**What the task asks**
Return every line of the records that includes the string "blue".

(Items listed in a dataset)
________________

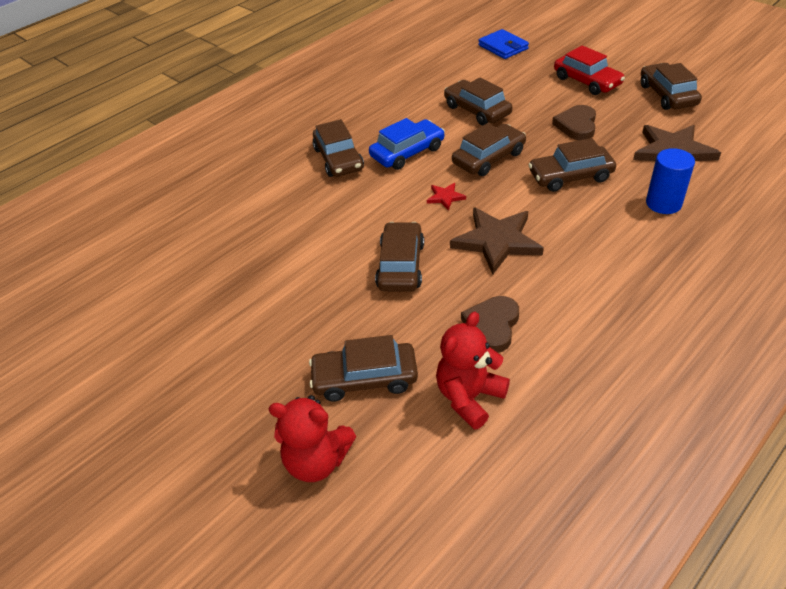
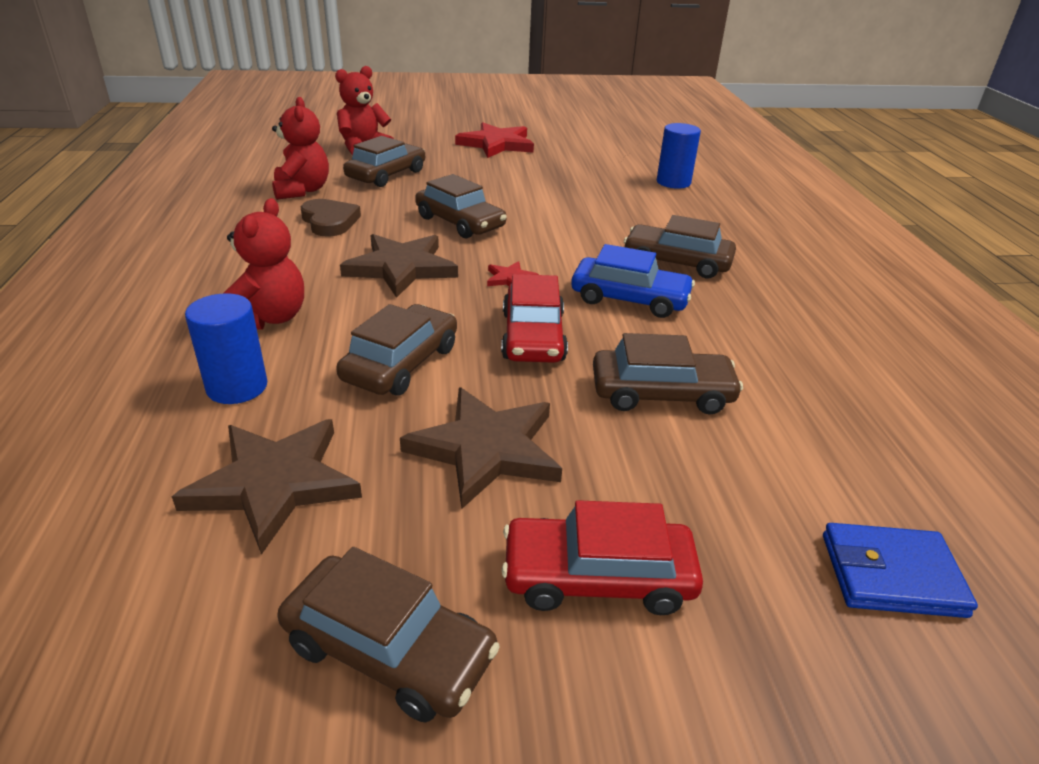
camera: 125 degrees right, 10 degrees down
(186, 220) = (673, 182): none -> blue cylinder
(188, 373) = (496, 144): none -> red star
(407, 152) = (629, 299): blue car -> blue car turned 75 degrees counterclockwise
(489, 158) = (533, 336): brown car -> red car
(576, 125) = (486, 449): brown heart -> brown star
(616, 241) = (269, 318): none -> red teddy bear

________________

**Exercise answer**
(186, 220) = (673, 182): none -> blue cylinder
(407, 152) = (629, 299): blue car -> blue car turned 75 degrees counterclockwise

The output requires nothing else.